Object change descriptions
□ □ □ □

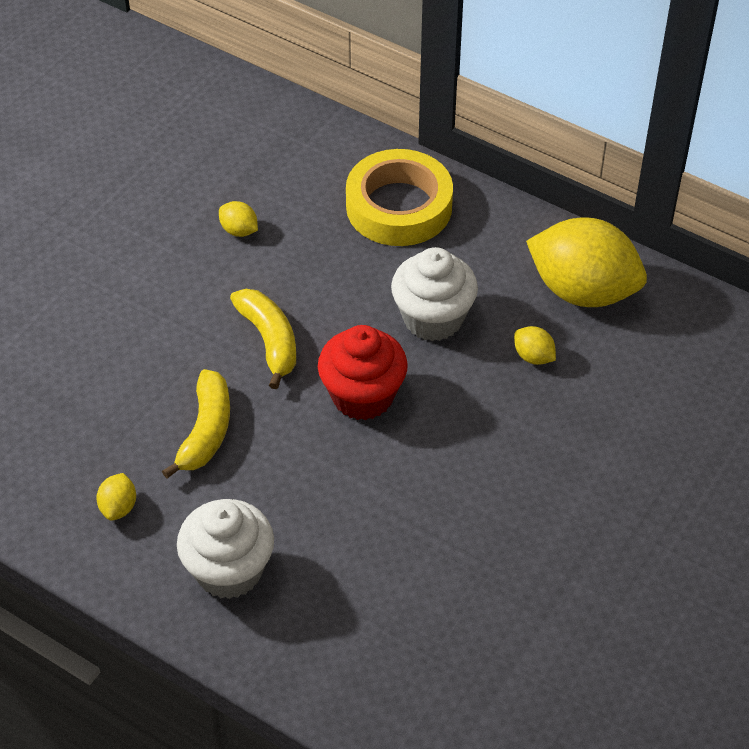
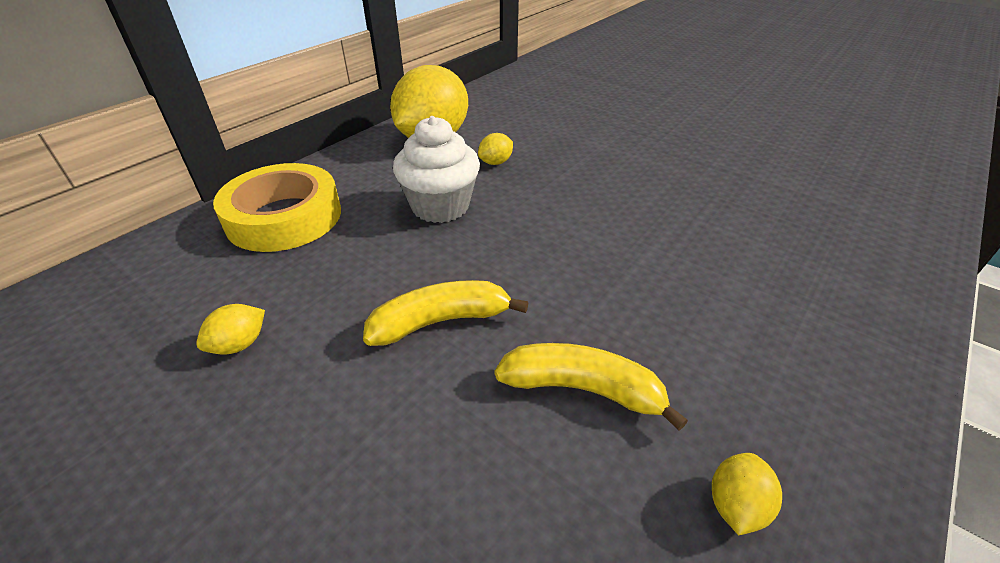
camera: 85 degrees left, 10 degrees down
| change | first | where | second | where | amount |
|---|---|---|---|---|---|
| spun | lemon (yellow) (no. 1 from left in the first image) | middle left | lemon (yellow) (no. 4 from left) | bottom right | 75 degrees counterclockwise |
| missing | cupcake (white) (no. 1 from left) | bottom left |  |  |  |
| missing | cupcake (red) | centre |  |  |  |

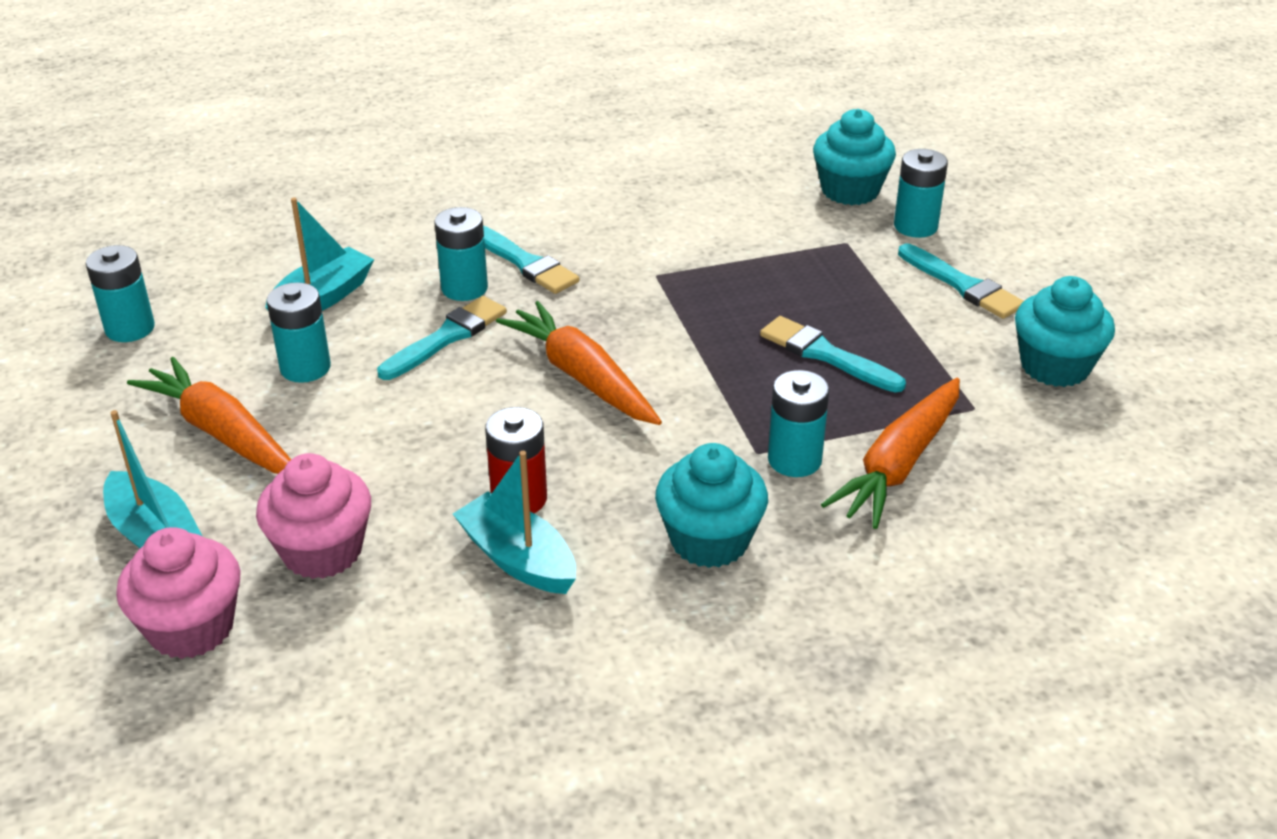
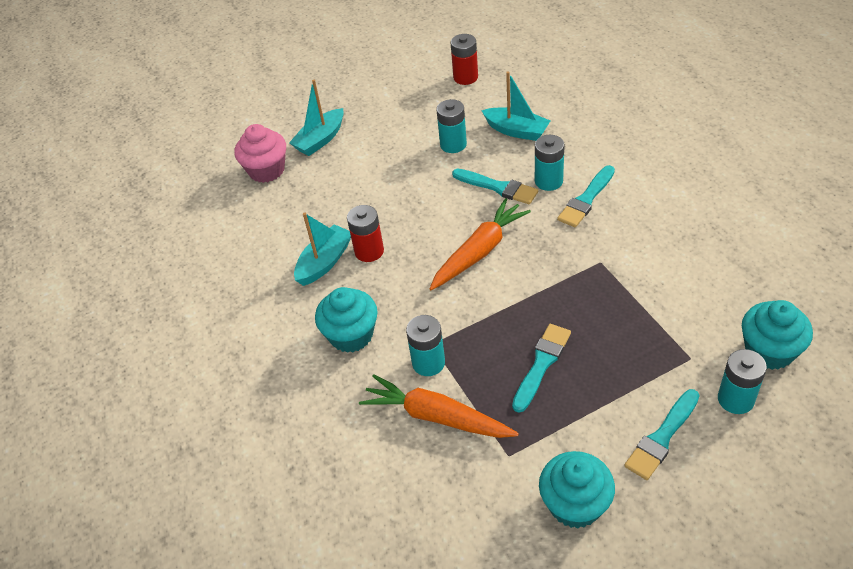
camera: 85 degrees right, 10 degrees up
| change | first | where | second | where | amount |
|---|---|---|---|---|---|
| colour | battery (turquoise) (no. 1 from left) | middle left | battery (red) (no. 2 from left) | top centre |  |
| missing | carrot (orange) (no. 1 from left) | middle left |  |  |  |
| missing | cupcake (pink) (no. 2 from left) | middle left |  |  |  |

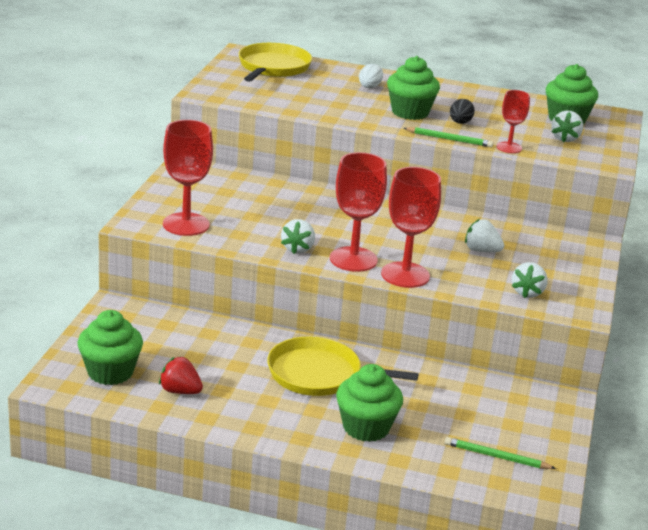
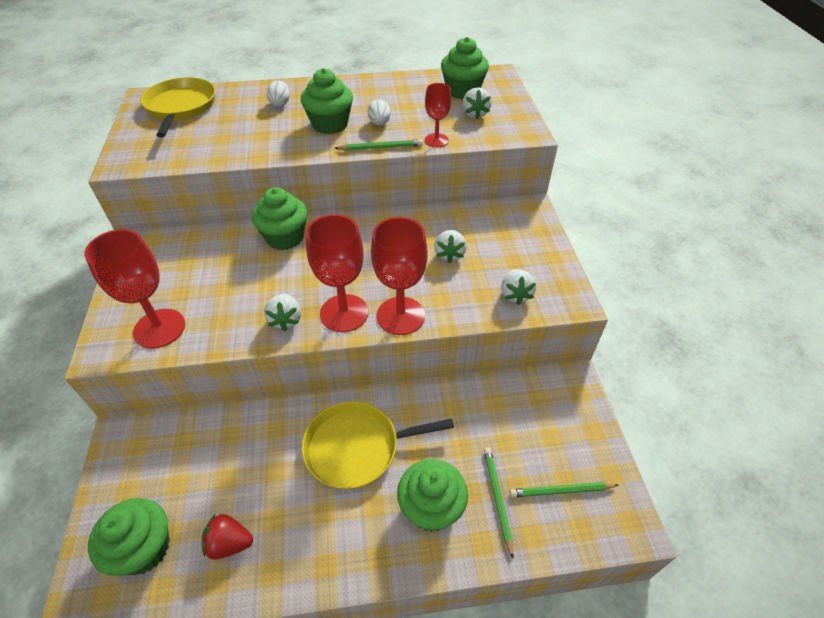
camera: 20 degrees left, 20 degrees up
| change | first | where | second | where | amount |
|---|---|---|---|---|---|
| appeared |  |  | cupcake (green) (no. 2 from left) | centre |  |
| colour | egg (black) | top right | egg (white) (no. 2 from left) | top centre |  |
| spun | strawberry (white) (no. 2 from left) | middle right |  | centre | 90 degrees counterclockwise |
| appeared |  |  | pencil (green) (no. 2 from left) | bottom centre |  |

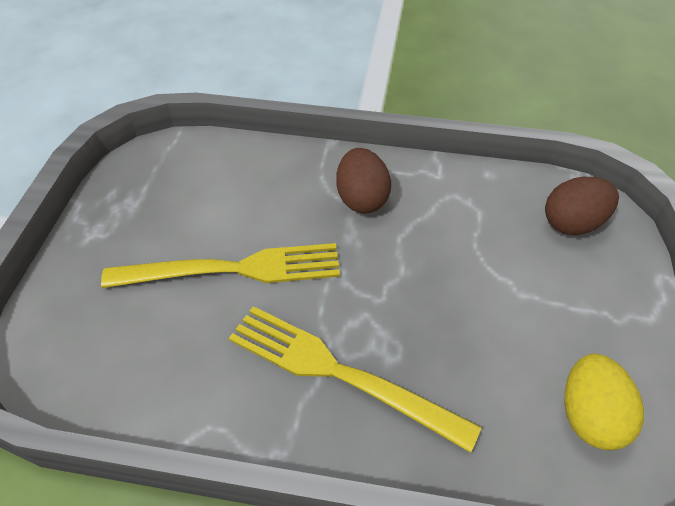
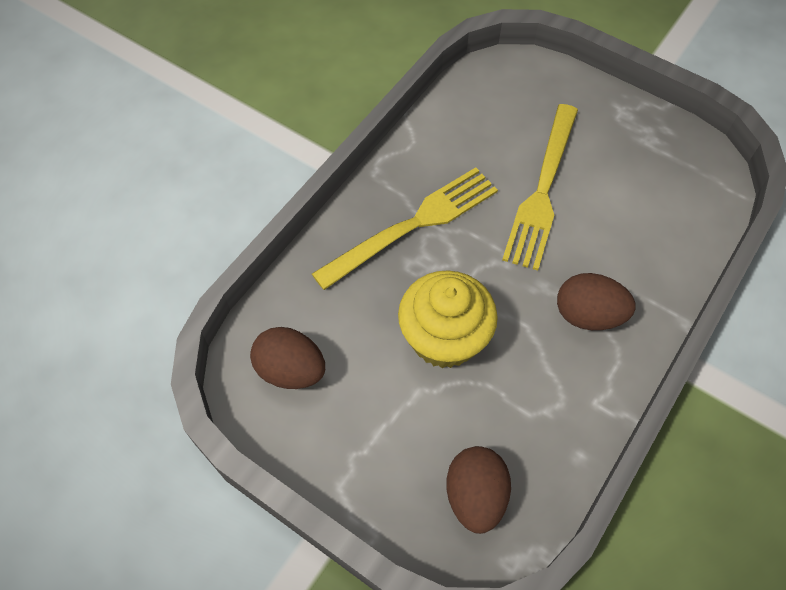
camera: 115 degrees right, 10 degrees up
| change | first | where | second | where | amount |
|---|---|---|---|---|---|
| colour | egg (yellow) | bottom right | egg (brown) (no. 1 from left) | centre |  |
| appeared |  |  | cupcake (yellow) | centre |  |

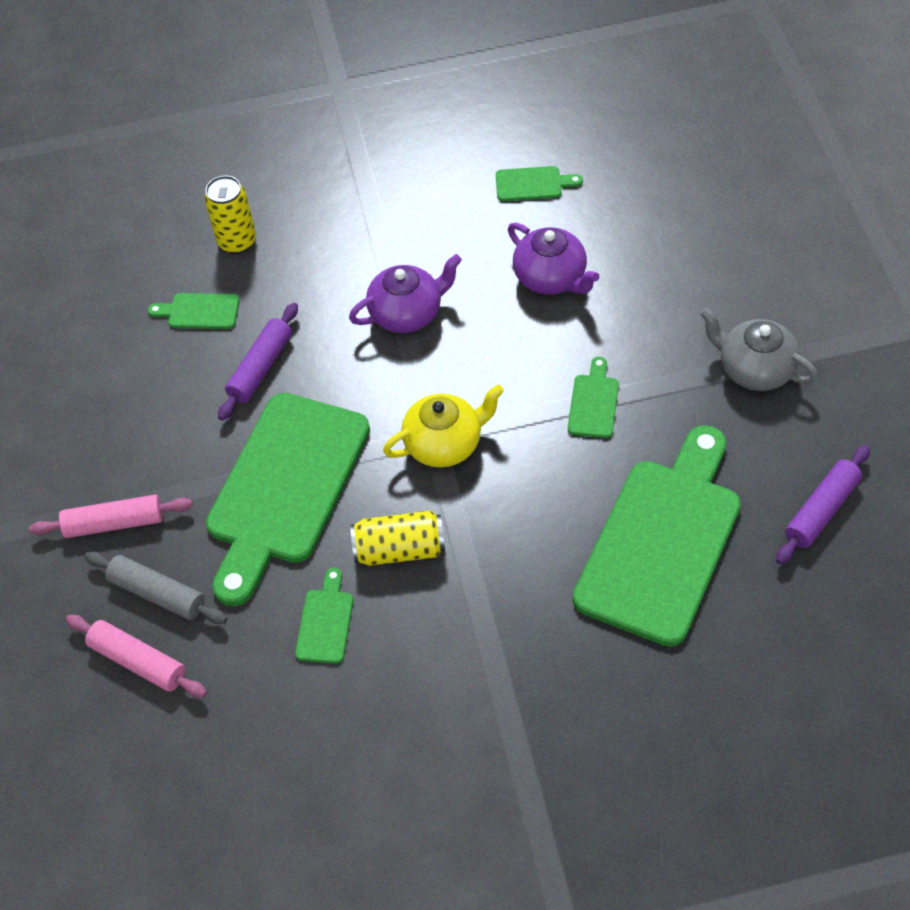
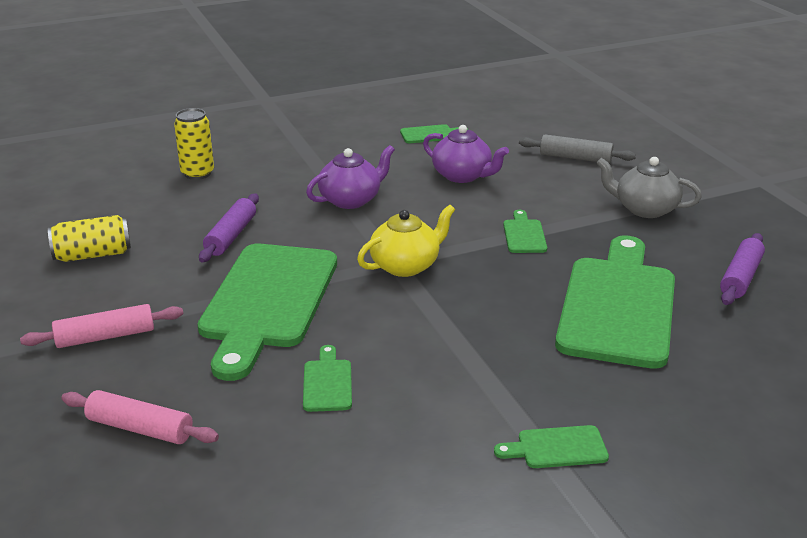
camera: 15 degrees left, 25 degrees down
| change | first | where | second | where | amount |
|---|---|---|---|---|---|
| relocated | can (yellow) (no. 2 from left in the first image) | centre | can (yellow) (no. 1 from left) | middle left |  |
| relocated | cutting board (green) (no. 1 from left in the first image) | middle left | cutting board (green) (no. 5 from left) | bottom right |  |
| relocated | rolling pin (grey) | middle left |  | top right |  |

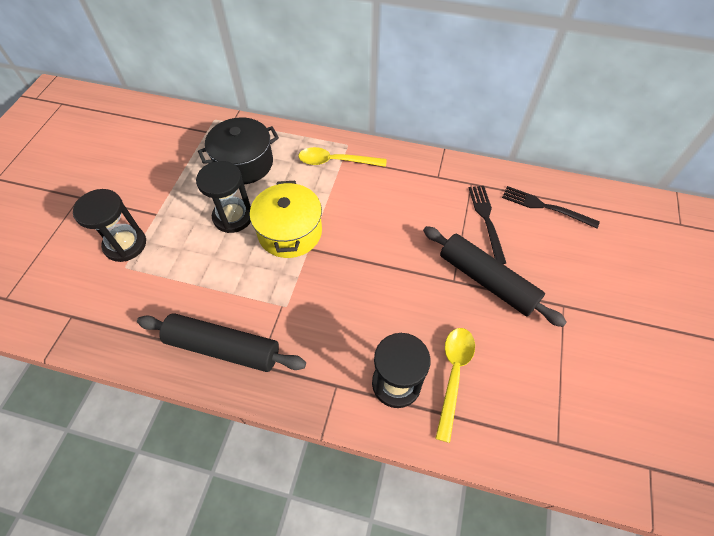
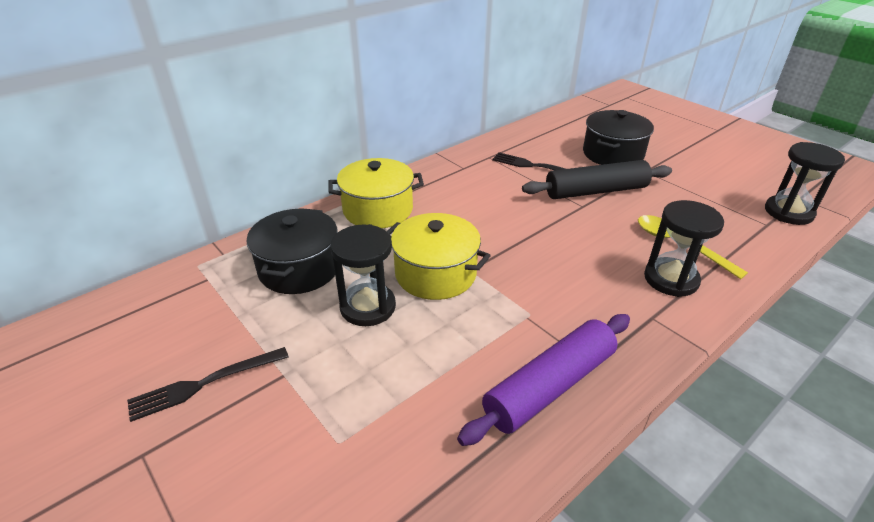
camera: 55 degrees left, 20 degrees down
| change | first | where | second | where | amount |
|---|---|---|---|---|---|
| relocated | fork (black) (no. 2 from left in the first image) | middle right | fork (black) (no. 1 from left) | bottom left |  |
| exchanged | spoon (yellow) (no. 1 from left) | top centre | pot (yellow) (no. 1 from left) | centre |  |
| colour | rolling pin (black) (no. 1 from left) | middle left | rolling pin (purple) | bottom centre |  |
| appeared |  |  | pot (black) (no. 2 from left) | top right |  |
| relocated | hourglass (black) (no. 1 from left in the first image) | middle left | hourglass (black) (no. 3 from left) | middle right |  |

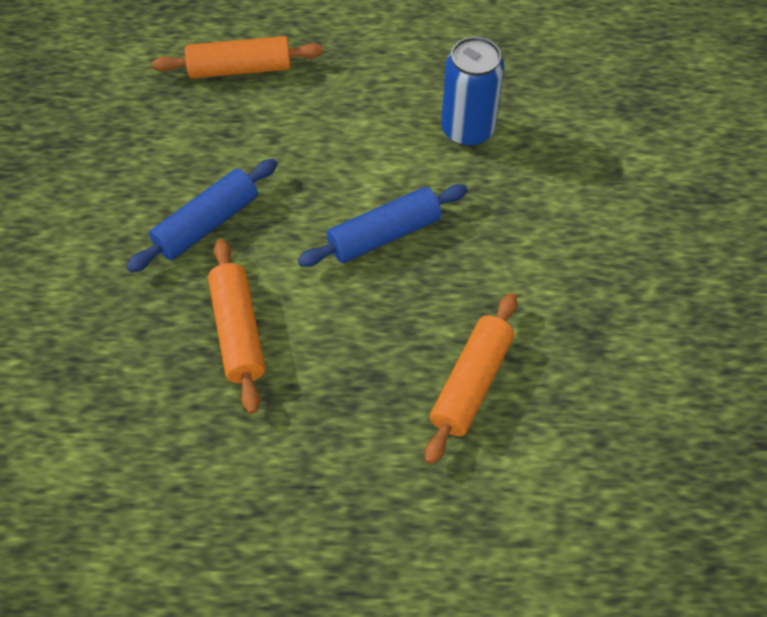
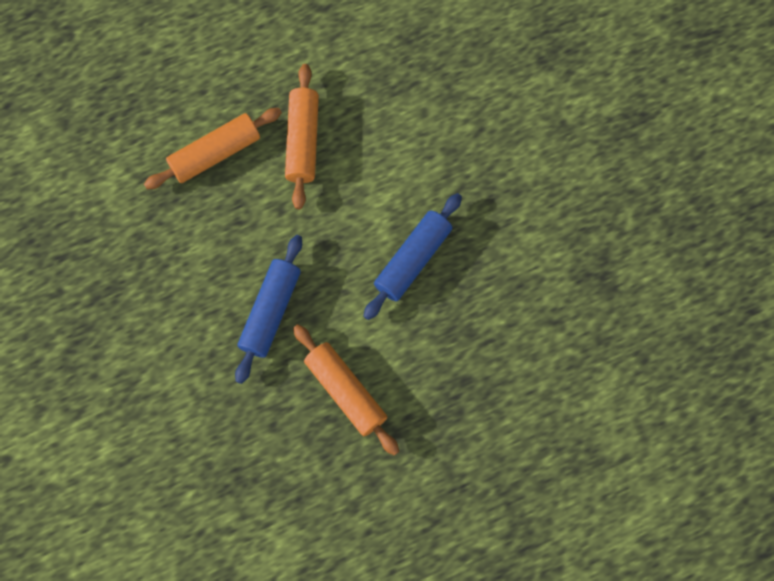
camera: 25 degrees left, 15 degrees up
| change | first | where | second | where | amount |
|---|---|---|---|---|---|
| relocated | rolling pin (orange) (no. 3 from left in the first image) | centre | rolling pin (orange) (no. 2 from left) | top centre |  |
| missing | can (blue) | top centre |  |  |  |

□ □ □ □

[Task directions] Return the records above in their entirety, word for word, with the pictures removed.

[Response]
camera: 85 degrees left, 10 degrees down
| change | first | where | second | where | amount |
|---|---|---|---|---|---|
| spun | lemon (yellow) (no. 1 from left in the first image) | middle left | lemon (yellow) (no. 4 from left) | bottom right | 75 degrees counterclockwise |
| missing | cupcake (white) (no. 1 from left) | bottom left |  |  |  |
| missing | cupcake (red) | centre |  |  |  |

camera: 85 degrees right, 10 degrees up
| change | first | where | second | where | amount |
|---|---|---|---|---|---|
| colour | battery (turquoise) (no. 1 from left) | middle left | battery (red) (no. 2 from left) | top centre |  |
| missing | carrot (orange) (no. 1 from left) | middle left |  |  |  |
| missing | cupcake (pink) (no. 2 from left) | middle left |  |  |  |

camera: 20 degrees left, 20 degrees up
| change | first | where | second | where | amount |
|---|---|---|---|---|---|
| appeared |  |  | cupcake (green) (no. 2 from left) | centre |  |
| colour | egg (black) | top right | egg (white) (no. 2 from left) | top centre |  |
| spun | strawberry (white) (no. 2 from left) | middle right |  | centre | 90 degrees counterclockwise |
| appeared |  |  | pencil (green) (no. 2 from left) | bottom centre |  |

camera: 115 degrees right, 10 degrees up
| change | first | where | second | where | amount |
|---|---|---|---|---|---|
| colour | egg (yellow) | bottom right | egg (brown) (no. 1 from left) | centre |  |
| appeared |  |  | cupcake (yellow) | centre |  |

camera: 15 degrees left, 25 degrees down
| change | first | where | second | where | amount |
|---|---|---|---|---|---|
| relocated | can (yellow) (no. 2 from left in the first image) | centre | can (yellow) (no. 1 from left) | middle left |  |
| relocated | cutting board (green) (no. 1 from left in the first image) | middle left | cutting board (green) (no. 5 from left) | bottom right |  |
| relocated | rolling pin (grey) | middle left |  | top right |  |

camera: 55 degrees left, 20 degrees down
| change | first | where | second | where | amount |
|---|---|---|---|---|---|
| relocated | fork (black) (no. 2 from left in the first image) | middle right | fork (black) (no. 1 from left) | bottom left |  |
| exchanged | spoon (yellow) (no. 1 from left) | top centre | pot (yellow) (no. 1 from left) | centre |  |
| colour | rolling pin (black) (no. 1 from left) | middle left | rolling pin (purple) | bottom centre |  |
| appeared |  |  | pot (black) (no. 2 from left) | top right |  |
| relocated | hourglass (black) (no. 1 from left in the first image) | middle left | hourglass (black) (no. 3 from left) | middle right |  |

camera: 25 degrees left, 15 degrees up
| change | first | where | second | where | amount |
|---|---|---|---|---|---|
| relocated | rolling pin (orange) (no. 3 from left in the first image) | centre | rolling pin (orange) (no. 2 from left) | top centre |  |
| missing | can (blue) | top centre |  |  |  |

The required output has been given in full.